> **Required work**
Your reply should contain only the line with "C6: none -> 6.8nF (GND, N10)" and the lines after it through the end of the data, each written out exactly.

[Information given — start]

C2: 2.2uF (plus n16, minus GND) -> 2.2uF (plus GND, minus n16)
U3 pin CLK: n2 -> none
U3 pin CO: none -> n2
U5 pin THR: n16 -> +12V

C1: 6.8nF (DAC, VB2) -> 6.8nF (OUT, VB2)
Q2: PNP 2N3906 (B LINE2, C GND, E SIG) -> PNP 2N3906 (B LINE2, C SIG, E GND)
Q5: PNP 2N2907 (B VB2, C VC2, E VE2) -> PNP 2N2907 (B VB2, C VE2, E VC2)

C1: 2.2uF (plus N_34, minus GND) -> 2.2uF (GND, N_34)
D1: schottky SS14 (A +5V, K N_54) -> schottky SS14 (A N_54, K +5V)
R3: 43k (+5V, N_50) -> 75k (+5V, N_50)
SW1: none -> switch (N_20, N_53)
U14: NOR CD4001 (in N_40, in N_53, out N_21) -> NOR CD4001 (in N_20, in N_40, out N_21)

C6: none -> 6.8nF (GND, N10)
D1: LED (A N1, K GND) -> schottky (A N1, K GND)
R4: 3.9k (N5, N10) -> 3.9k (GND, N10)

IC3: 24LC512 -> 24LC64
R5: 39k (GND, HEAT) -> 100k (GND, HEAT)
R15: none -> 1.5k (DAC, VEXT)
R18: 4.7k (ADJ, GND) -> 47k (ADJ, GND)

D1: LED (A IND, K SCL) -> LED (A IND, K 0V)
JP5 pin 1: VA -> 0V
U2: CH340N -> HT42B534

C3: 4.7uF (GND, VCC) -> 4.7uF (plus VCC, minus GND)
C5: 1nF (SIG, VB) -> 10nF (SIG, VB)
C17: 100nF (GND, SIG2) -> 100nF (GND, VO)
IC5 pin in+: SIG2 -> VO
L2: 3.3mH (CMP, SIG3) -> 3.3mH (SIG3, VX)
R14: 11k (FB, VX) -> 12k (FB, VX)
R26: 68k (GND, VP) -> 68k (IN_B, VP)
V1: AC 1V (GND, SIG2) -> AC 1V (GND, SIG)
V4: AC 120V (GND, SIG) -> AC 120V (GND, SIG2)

[Information given — finish]

> **Response to this exercise**
C6: none -> 6.8nF (GND, N10)
D1: LED (A N1, K GND) -> schottky (A N1, K GND)
R4: 3.9k (N5, N10) -> 3.9k (GND, N10)

IC3: 24LC512 -> 24LC64
R5: 39k (GND, HEAT) -> 100k (GND, HEAT)
R15: none -> 1.5k (DAC, VEXT)
R18: 4.7k (ADJ, GND) -> 47k (ADJ, GND)

D1: LED (A IND, K SCL) -> LED (A IND, K 0V)
JP5 pin 1: VA -> 0V
U2: CH340N -> HT42B534

C3: 4.7uF (GND, VCC) -> 4.7uF (plus VCC, minus GND)
C5: 1nF (SIG, VB) -> 10nF (SIG, VB)
C17: 100nF (GND, SIG2) -> 100nF (GND, VO)
IC5 pin in+: SIG2 -> VO
L2: 3.3mH (CMP, SIG3) -> 3.3mH (SIG3, VX)
R14: 11k (FB, VX) -> 12k (FB, VX)
R26: 68k (GND, VP) -> 68k (IN_B, VP)
V1: AC 1V (GND, SIG2) -> AC 1V (GND, SIG)
V4: AC 120V (GND, SIG) -> AC 120V (GND, SIG2)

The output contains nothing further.